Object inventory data
#####
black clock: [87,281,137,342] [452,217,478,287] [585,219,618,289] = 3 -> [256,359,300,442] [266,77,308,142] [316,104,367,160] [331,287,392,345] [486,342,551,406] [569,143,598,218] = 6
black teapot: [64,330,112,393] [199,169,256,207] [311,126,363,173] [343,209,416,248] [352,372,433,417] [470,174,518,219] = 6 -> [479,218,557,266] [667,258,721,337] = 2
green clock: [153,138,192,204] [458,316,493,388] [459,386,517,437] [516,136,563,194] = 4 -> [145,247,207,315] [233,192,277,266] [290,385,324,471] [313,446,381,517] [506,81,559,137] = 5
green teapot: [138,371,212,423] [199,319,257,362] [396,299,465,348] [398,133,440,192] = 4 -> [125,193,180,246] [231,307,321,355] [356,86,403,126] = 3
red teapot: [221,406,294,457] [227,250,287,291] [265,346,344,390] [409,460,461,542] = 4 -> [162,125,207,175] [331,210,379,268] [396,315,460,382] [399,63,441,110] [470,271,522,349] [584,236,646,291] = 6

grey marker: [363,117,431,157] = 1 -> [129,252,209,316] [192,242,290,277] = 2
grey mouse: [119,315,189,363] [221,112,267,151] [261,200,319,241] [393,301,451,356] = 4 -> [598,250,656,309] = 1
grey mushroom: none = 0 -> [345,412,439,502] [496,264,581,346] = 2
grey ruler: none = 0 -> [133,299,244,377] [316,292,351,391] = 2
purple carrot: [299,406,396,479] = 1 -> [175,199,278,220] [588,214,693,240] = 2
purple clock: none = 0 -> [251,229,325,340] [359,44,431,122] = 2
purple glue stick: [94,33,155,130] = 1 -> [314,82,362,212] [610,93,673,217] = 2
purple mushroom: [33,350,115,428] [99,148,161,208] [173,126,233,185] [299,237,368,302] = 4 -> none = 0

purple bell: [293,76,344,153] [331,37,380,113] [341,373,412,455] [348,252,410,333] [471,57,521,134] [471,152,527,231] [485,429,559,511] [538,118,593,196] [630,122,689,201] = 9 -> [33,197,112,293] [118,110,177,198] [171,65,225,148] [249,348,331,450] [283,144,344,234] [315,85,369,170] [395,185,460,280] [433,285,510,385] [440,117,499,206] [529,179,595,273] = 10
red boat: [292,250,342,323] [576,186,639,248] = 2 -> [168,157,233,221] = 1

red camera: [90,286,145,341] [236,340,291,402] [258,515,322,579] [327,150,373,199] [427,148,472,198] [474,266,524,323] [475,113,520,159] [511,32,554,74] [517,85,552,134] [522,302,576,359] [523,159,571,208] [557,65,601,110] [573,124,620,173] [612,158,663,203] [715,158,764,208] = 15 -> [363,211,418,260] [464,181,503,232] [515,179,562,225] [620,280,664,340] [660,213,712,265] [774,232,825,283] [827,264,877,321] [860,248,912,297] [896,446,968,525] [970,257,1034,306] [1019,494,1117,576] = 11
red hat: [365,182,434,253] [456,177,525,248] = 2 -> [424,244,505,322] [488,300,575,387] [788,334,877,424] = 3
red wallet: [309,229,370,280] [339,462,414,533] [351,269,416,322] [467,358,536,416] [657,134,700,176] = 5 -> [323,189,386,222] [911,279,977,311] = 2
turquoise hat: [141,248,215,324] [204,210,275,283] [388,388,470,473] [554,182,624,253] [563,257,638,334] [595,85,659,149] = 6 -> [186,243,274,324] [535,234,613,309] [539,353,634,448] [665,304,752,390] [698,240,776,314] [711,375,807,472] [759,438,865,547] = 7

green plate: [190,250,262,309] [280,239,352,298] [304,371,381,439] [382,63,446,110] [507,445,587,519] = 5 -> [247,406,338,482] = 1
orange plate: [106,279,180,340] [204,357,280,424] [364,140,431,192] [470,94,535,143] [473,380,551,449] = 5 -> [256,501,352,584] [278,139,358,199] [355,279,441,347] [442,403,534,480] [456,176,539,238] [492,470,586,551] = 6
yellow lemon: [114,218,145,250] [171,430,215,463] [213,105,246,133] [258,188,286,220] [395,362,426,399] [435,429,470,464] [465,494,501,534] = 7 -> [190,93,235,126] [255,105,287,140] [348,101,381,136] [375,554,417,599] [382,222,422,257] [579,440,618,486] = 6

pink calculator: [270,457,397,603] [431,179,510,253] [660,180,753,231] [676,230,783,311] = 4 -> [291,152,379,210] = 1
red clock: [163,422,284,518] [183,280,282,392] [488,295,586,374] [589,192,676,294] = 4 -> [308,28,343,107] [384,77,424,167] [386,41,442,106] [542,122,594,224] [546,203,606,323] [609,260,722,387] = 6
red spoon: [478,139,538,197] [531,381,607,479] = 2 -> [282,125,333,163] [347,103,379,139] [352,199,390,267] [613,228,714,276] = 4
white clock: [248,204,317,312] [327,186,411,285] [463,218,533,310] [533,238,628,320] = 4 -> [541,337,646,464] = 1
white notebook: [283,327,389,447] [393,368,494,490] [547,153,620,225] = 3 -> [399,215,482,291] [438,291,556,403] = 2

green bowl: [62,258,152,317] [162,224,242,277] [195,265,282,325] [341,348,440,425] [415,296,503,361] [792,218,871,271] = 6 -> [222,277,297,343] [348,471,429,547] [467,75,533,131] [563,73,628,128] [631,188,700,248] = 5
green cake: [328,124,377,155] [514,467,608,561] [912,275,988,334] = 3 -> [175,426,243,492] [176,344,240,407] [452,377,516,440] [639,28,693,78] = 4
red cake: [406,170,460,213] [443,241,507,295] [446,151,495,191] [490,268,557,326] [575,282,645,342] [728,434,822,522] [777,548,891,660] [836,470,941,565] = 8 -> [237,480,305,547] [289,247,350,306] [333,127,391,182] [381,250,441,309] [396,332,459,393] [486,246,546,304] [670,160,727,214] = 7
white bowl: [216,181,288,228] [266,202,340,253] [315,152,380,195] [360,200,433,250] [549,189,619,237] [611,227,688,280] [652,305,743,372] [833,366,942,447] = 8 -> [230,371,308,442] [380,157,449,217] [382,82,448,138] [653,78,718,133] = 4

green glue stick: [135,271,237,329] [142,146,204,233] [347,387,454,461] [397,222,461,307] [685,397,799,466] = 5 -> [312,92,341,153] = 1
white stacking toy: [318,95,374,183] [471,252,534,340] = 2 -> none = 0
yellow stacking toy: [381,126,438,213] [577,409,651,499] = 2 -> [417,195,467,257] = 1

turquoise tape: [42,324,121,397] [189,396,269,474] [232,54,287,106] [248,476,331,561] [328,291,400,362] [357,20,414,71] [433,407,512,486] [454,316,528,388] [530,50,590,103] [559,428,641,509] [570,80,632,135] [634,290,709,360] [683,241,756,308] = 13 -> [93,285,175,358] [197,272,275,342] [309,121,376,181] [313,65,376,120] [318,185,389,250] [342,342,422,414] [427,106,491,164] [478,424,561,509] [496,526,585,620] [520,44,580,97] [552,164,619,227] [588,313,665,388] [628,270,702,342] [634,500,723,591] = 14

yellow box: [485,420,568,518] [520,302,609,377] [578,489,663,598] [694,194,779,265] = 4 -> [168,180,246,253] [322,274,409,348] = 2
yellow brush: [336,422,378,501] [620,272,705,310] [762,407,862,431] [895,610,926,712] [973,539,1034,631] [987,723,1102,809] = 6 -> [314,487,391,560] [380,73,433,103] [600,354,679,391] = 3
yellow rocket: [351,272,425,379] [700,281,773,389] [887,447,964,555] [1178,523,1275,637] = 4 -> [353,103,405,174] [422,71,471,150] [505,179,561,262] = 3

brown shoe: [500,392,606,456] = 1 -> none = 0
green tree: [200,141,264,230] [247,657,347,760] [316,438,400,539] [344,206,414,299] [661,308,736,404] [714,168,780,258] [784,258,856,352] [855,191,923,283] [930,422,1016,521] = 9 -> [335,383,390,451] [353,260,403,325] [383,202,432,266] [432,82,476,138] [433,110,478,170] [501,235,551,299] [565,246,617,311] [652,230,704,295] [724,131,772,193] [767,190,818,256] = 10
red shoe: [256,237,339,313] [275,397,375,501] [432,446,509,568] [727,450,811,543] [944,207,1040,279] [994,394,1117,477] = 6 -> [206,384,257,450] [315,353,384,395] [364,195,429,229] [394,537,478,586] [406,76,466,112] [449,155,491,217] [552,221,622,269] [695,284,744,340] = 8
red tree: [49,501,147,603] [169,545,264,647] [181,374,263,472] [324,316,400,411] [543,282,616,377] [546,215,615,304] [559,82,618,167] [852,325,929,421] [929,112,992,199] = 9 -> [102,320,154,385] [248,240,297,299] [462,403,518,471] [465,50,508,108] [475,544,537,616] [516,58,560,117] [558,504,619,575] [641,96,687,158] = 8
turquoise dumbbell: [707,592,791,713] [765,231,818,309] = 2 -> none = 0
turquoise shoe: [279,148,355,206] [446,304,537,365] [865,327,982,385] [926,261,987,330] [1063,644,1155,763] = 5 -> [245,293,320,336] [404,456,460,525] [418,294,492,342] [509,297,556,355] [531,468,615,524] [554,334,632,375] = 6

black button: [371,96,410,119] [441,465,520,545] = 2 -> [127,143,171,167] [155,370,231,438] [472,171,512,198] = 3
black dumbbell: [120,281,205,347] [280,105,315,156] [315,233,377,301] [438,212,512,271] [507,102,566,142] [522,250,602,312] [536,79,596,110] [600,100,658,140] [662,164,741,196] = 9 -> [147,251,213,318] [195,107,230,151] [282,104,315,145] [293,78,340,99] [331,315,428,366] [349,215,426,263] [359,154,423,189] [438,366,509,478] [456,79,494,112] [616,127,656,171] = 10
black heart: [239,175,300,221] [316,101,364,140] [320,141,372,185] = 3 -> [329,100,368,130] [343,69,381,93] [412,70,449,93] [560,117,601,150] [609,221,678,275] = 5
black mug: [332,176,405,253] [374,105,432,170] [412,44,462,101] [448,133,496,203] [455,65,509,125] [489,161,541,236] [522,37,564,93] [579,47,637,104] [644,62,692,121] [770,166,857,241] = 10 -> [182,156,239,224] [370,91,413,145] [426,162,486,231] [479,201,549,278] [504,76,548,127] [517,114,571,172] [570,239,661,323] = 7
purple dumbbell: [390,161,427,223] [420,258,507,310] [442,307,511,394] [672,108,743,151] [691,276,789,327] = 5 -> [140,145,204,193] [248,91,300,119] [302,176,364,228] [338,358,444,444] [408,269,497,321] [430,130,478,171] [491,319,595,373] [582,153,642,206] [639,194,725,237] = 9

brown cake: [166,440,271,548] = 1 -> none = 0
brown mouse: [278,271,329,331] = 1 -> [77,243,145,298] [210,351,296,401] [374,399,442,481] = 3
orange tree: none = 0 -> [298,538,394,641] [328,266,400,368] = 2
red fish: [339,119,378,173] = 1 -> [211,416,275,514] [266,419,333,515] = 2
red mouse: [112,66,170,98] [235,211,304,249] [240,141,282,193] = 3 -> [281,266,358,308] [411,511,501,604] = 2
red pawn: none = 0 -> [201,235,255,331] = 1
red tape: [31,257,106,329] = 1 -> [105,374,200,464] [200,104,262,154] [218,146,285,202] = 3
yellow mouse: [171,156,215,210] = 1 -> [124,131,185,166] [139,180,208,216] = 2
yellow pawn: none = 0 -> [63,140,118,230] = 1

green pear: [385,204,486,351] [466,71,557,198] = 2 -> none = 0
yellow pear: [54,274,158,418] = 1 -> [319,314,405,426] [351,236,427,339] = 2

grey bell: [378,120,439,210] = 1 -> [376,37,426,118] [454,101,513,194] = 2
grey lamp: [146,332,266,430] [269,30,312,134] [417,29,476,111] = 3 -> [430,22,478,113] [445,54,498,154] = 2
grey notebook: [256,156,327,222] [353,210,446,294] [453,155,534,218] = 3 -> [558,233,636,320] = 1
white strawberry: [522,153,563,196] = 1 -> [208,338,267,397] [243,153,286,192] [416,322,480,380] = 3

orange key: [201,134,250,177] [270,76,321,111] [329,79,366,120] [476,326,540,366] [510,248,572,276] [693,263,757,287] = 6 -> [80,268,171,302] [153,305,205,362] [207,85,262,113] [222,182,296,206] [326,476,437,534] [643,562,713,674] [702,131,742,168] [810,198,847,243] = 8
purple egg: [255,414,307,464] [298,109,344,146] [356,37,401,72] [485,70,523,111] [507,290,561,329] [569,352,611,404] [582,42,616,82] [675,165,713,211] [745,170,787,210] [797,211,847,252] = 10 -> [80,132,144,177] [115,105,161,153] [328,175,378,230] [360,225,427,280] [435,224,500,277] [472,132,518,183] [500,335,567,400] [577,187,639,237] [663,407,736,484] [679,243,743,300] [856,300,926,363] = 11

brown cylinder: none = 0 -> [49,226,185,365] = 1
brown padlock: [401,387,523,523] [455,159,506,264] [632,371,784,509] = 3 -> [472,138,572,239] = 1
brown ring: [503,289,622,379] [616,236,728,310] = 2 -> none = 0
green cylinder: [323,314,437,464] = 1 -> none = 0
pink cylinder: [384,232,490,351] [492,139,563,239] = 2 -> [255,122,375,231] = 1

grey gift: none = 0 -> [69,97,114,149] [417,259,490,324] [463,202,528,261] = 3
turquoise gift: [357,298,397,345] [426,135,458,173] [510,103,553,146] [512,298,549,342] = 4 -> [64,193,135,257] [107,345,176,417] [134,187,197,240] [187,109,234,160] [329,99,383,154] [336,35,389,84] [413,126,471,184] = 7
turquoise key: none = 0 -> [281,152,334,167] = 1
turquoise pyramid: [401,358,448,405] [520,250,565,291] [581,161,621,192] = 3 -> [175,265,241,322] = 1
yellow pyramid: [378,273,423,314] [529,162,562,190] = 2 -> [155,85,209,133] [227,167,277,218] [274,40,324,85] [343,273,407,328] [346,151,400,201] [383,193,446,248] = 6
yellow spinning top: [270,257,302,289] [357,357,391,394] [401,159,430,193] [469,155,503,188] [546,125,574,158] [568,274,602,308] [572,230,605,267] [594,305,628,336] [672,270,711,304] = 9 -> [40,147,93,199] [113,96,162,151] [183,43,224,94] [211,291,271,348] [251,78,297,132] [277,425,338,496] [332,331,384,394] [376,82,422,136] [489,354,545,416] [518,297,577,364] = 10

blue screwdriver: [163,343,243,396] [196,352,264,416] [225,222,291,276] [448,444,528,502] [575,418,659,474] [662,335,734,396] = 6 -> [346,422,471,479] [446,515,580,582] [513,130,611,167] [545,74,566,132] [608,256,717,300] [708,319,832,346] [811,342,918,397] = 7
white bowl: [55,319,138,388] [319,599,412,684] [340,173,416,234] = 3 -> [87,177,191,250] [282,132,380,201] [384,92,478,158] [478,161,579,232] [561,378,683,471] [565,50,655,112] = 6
#####
Beginning with the line above that contains "green glue stick: [135,271,237,329]", copy each line exactly up to and including the line that contains "white stacking toy: [318,95,374,183]", and go no further.

* [SOLUTION TO THE EXERCISE]
green glue stick: [135,271,237,329] [142,146,204,233] [347,387,454,461] [397,222,461,307] [685,397,799,466] = 5 -> [312,92,341,153] = 1
white stacking toy: [318,95,374,183] [471,252,534,340] = 2 -> none = 0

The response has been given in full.